Data for this exercise

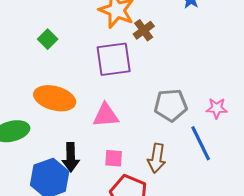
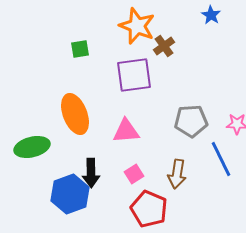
green square: (48, 39) -> (80, 49), moved, turned 36
orange ellipse: (55, 98) -> (75, 114), turned 54
pink square: (114, 158) -> (134, 174), turned -36

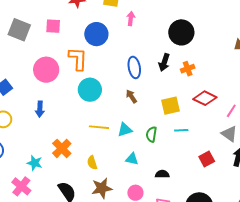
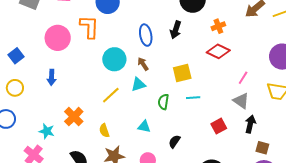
orange cross: (188, 69) -> (218, 26), moved
cyan circle: (90, 90) -> (114, 59), moved
red diamond: (205, 98) -> (218, 51), moved
yellow line: (99, 127) -> (111, 95), turned -48
cyan triangle: (125, 130) -> (138, 85), moved
black semicircle: (162, 174) -> (174, 142), turned -56

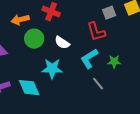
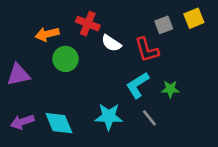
white semicircle: (62, 43) -> (111, 43), moved
cyan star: (52, 69) -> (109, 117), moved

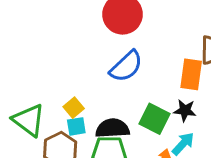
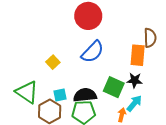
yellow square: (74, 108) -> (53, 62), moved

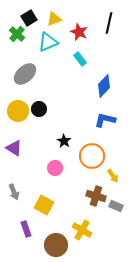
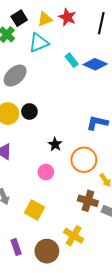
red star: (79, 32) -> (67, 17), moved
blue diamond: (104, 86) -> (95, 64), moved, turned 70
purple rectangle: (26, 229) -> (16, 247), moved

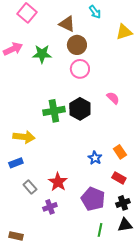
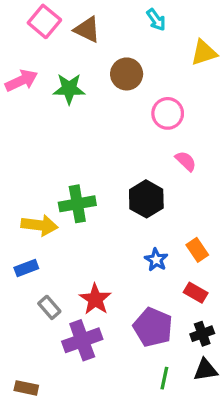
brown triangle: (67, 24) -> (87, 30), moved
pink circle: (80, 69) -> (168, 113), moved
black hexagon: (80, 109) -> (146, 199), moved
green cross: (54, 111) -> (77, 204), moved
purple cross: (50, 207) -> (82, 340), size x1.6

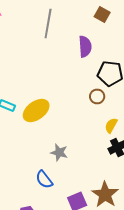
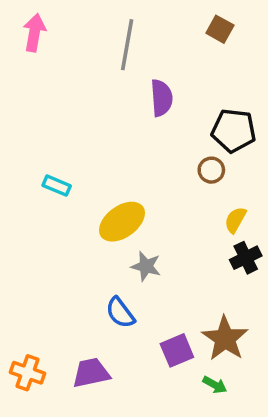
purple semicircle: (85, 46) -> (161, 98), moved
yellow ellipse: (36, 110) -> (122, 222), moved

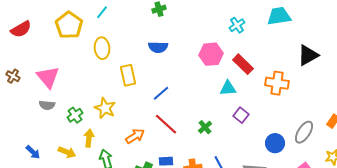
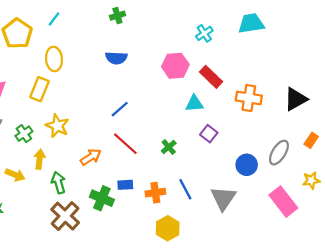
black triangle: (308, 55) -> (296, 99), moved
yellow rectangle: (128, 75) -> (40, 89), moved, turned 35

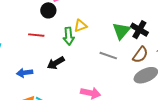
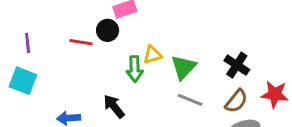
green triangle: (121, 31) -> (184, 67), moved
red line: (36, 35) -> (81, 42), moved
black arrow: (56, 63) -> (114, 106), turned 78

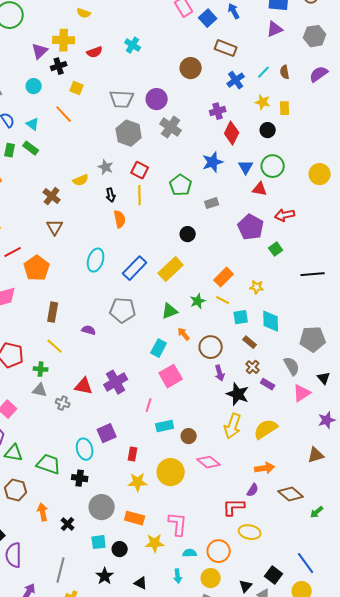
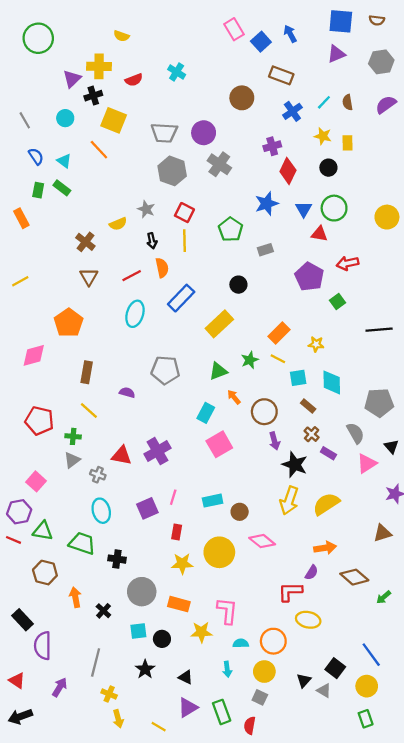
yellow square: (77, 88) -> (114, 120), size x1.6
red line: (13, 252) -> (132, 276), moved
blue rectangle: (135, 268) -> (181, 298), moved
gray triangle: (40, 390) -> (72, 460), turned -49
pink line: (149, 405) -> (173, 497), moved
cyan ellipse: (85, 449) -> (101, 511), moved

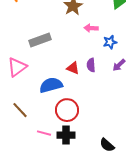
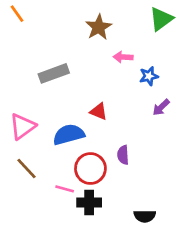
purple semicircle: (91, 65) -> (123, 155), moved
pink triangle: (17, 67) -> (22, 126), moved
pink line: (44, 133) -> (65, 189), moved
black semicircle: (107, 145) -> (145, 216), turned -42

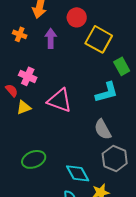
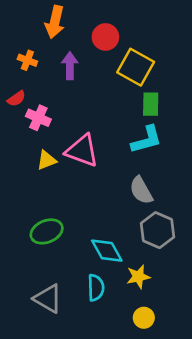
green rectangle: (122, 66) -> (151, 104), moved, turned 30
red semicircle: (12, 90) -> (16, 99), moved, turned 96
yellow triangle: (24, 107) -> (47, 160), moved

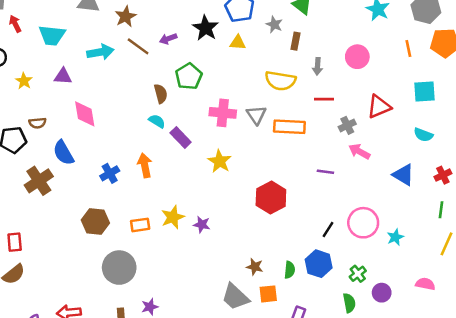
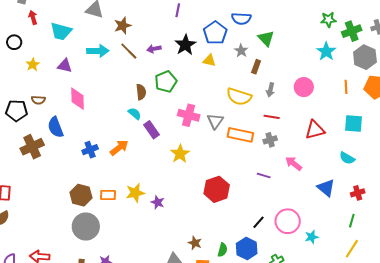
gray cross: (347, 125) -> (270, 140), moved
orange arrow: (145, 165) -> (119, 148), turned 54
brown hexagon: (95, 221) -> (81, 195), moved

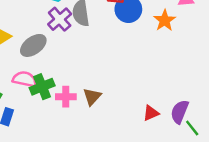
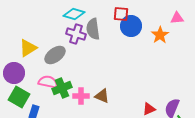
purple cross: (60, 19) -> (76, 34), turned -30
brown triangle: (92, 97) -> (102, 96), turned -49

What needs to be done
Pictures are to be dropped, and the remaining data set down exactly.

The completed task
green square: (48, 39) -> (80, 49), moved, turned 36
orange ellipse: (55, 98) -> (75, 114), turned 54
pink square: (114, 158) -> (134, 174), turned -36

orange cross: (188, 69) -> (218, 26), moved
cyan circle: (90, 90) -> (114, 59), moved
red diamond: (205, 98) -> (218, 51), moved
yellow line: (99, 127) -> (111, 95), turned -48
cyan triangle: (125, 130) -> (138, 85), moved
black semicircle: (162, 174) -> (174, 142), turned -56

white semicircle: (62, 43) -> (111, 43), moved
cyan star: (52, 69) -> (109, 117), moved

yellow square: (74, 108) -> (53, 62), moved

red star: (79, 32) -> (67, 17), moved
blue diamond: (104, 86) -> (95, 64), moved, turned 70
purple rectangle: (26, 229) -> (16, 247), moved

brown triangle: (67, 24) -> (87, 30), moved
pink circle: (80, 69) -> (168, 113), moved
black hexagon: (80, 109) -> (146, 199), moved
green cross: (54, 111) -> (77, 204), moved
purple cross: (50, 207) -> (82, 340), size x1.6

purple semicircle: (85, 46) -> (161, 98), moved
yellow ellipse: (36, 110) -> (122, 222), moved

black triangle: (308, 55) -> (296, 99), moved
yellow rectangle: (128, 75) -> (40, 89), moved, turned 35

green triangle: (121, 31) -> (184, 67), moved
red line: (36, 35) -> (81, 42), moved
black arrow: (56, 63) -> (114, 106), turned 78

yellow square: (77, 88) -> (114, 120), size x1.6
red line: (13, 252) -> (132, 276), moved
blue rectangle: (135, 268) -> (181, 298), moved
gray triangle: (40, 390) -> (72, 460), turned -49
pink line: (149, 405) -> (173, 497), moved
cyan ellipse: (85, 449) -> (101, 511), moved

purple semicircle: (91, 65) -> (123, 155), moved
pink triangle: (17, 67) -> (22, 126), moved
pink line: (44, 133) -> (65, 189), moved
black semicircle: (107, 145) -> (145, 216), turned -42

green rectangle: (122, 66) -> (151, 104), moved, turned 30
red semicircle: (12, 90) -> (16, 99), moved, turned 96
yellow triangle: (24, 107) -> (47, 160), moved

gray cross: (347, 125) -> (270, 140), moved
orange arrow: (145, 165) -> (119, 148), turned 54
brown hexagon: (95, 221) -> (81, 195), moved

purple cross: (60, 19) -> (76, 34), turned -30
brown triangle: (92, 97) -> (102, 96), turned -49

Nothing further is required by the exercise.